● Assignment: Wherever a line below holds the word "window", copy that line.

● Data:
=== Section Start ===
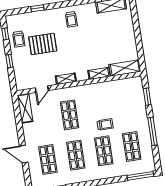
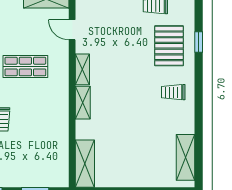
pallet: (43, 44) -> (169, 46), moved
shelving: (99, 73) -> (83, 103), moved

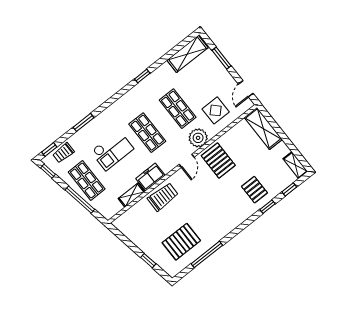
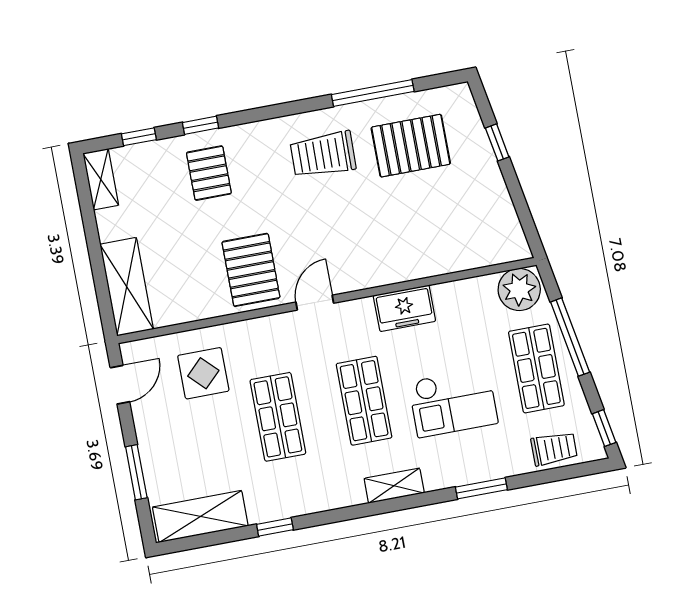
window: (142, 76) -> (275, 527), moved
plant: (198, 138) -> (519, 289), moved
window: (49, 149) -> (579, 470), removed
checkout: (112, 150) -> (453, 402), turned 180
shelving: (132, 195) -> (394, 486), moved
trolley: (163, 197) -> (323, 155), moved

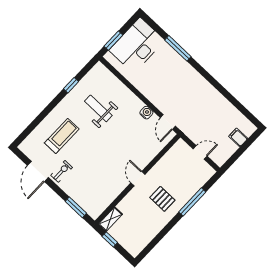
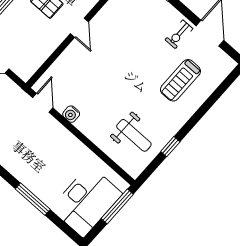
window: (113, 41) -> (117, 206), width x1.44
weight bench: (98, 108) -> (134, 135), moved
=== Section End ===
● The answer:
window: (142, 76) -> (275, 527), moved
window: (49, 149) -> (579, 470), removed
window: (113, 41) -> (117, 206), width x1.44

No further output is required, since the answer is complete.